Action item: Copy the listing exactly as given. Omit every picture.

Available data:
- - - -
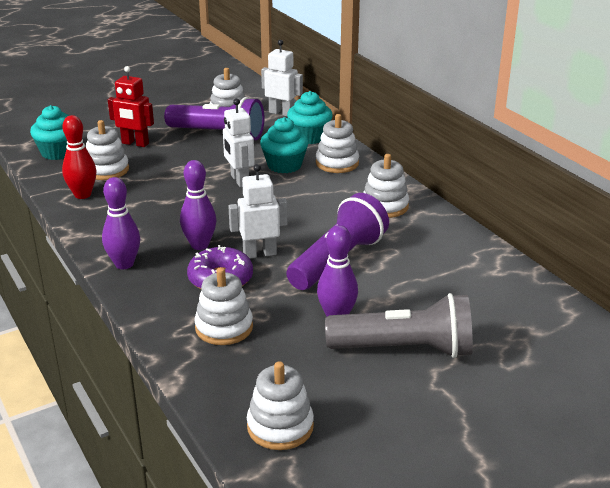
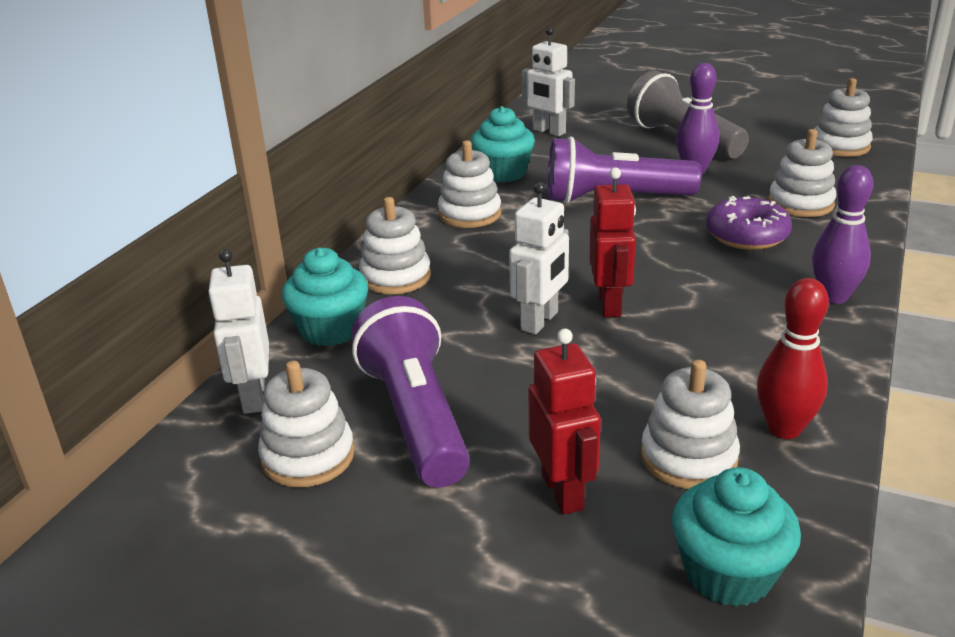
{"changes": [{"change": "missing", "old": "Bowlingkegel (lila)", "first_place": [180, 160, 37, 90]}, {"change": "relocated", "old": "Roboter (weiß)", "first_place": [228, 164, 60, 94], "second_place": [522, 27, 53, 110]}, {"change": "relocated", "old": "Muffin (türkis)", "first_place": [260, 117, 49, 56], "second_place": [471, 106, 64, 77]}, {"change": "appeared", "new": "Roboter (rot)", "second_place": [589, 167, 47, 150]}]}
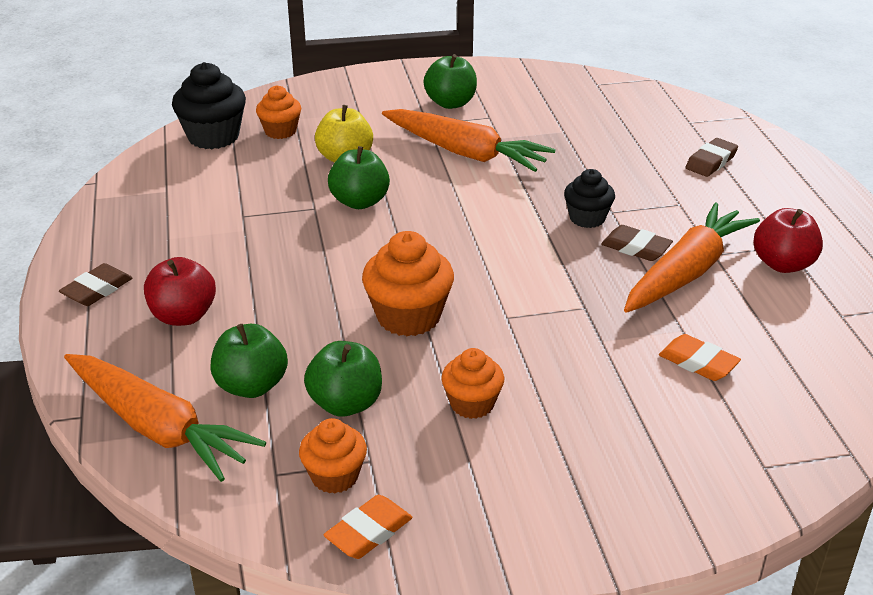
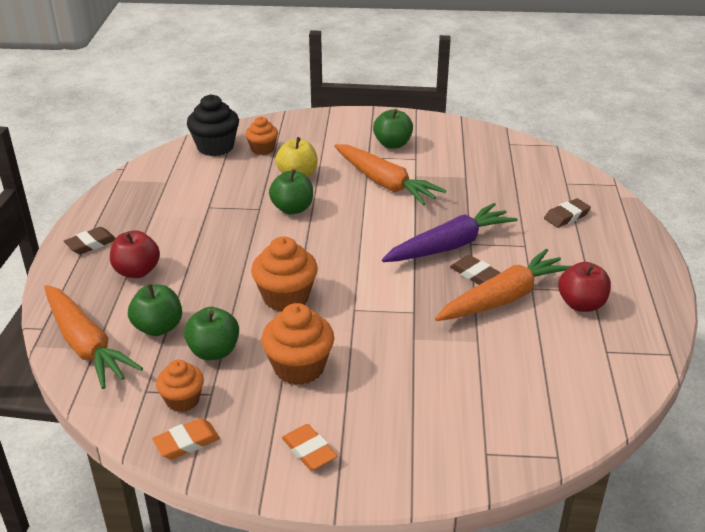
{"changes": [{"change": "size", "old": "Muffin (orange)", "first_place": [441, 348, 63, 71], "second_place": [261, 303, 73, 82], "factor": 1.59}, {"change": "exchanged", "old": "Muffin (schwarz)", "new": "Karotte (lila)", "first_place": [564, 169, 51, 59], "second_place": [382, 203, 136, 59]}, {"change": "relocated", "old": "Radiergummi (orange)", "first_place": [659, 334, 82, 47], "second_place": [282, 424, 55, 46]}]}
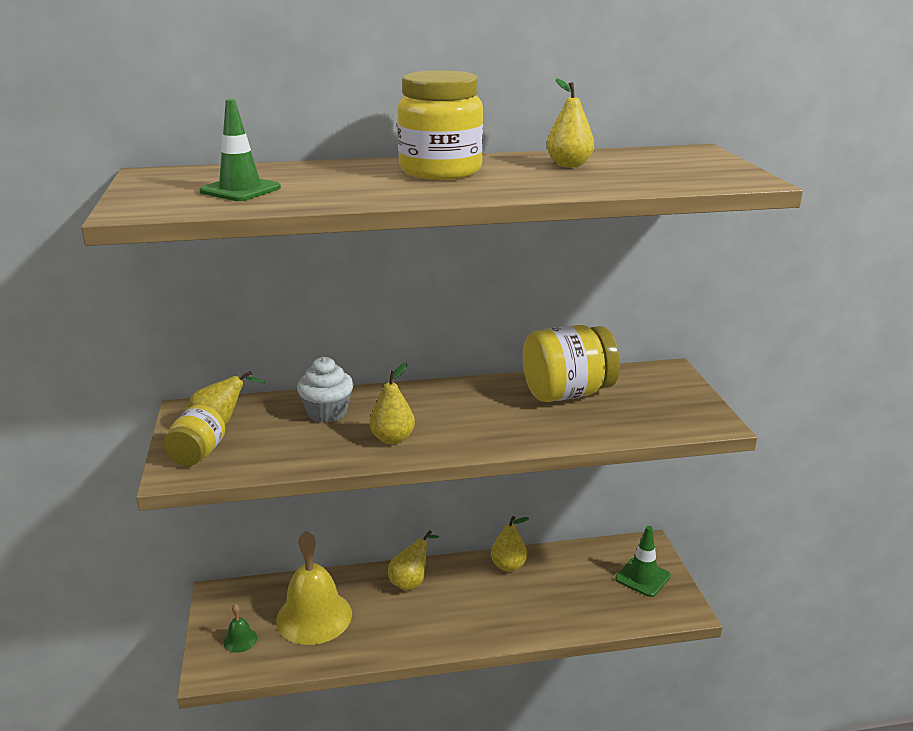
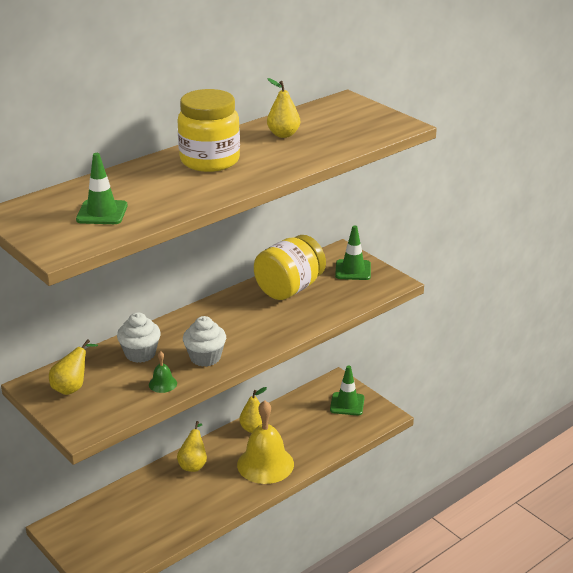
{"changes": [{"change": "missing", "old": "Einmachglas (gelb)", "first_place": [163, 405, 62, 61]}, {"change": "relocated", "old": "Glocke (grün)", "first_place": [224, 604, 33, 49], "second_place": [149, 351, 28, 42]}, {"change": "relocated", "old": "Glocke (gelb)", "first_place": [276, 531, 76, 114], "second_place": [237, 400, 57, 84]}, {"change": "exchanged", "old": "Birne (gelb)", "new": "Muffin (weiß)", "first_place": [370, 363, 45, 81], "second_place": [183, 316, 43, 51]}, {"change": "appeared", "new": "Leitkegel (grün)", "second_place": [335, 225, 36, 55]}]}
- - - -
Exercise result:
{"changes": [{"change": "missing", "old": "Bowlingkegel (lila)", "first_place": [180, 160, 37, 90]}, {"change": "relocated", "old": "Roboter (weiß)", "first_place": [228, 164, 60, 94], "second_place": [522, 27, 53, 110]}, {"change": "relocated", "old": "Muffin (türkis)", "first_place": [260, 117, 49, 56], "second_place": [471, 106, 64, 77]}, {"change": "appeared", "new": "Roboter (rot)", "second_place": [589, 167, 47, 150]}]}
{"changes": [{"change": "size", "old": "Muffin (orange)", "first_place": [441, 348, 63, 71], "second_place": [261, 303, 73, 82], "factor": 1.59}, {"change": "exchanged", "old": "Muffin (schwarz)", "new": "Karotte (lila)", "first_place": [564, 169, 51, 59], "second_place": [382, 203, 136, 59]}, {"change": "relocated", "old": "Radiergummi (orange)", "first_place": [659, 334, 82, 47], "second_place": [282, 424, 55, 46]}]}
{"changes": [{"change": "missing", "old": "Einmachglas (gelb)", "first_place": [163, 405, 62, 61]}, {"change": "relocated", "old": "Glocke (grün)", "first_place": [224, 604, 33, 49], "second_place": [149, 351, 28, 42]}, {"change": "relocated", "old": "Glocke (gelb)", "first_place": [276, 531, 76, 114], "second_place": [237, 400, 57, 84]}, {"change": "exchanged", "old": "Birne (gelb)", "new": "Muffin (weiß)", "first_place": [370, 363, 45, 81], "second_place": [183, 316, 43, 51]}, {"change": "appeared", "new": "Leitkegel (grün)", "second_place": [335, 225, 36, 55]}]}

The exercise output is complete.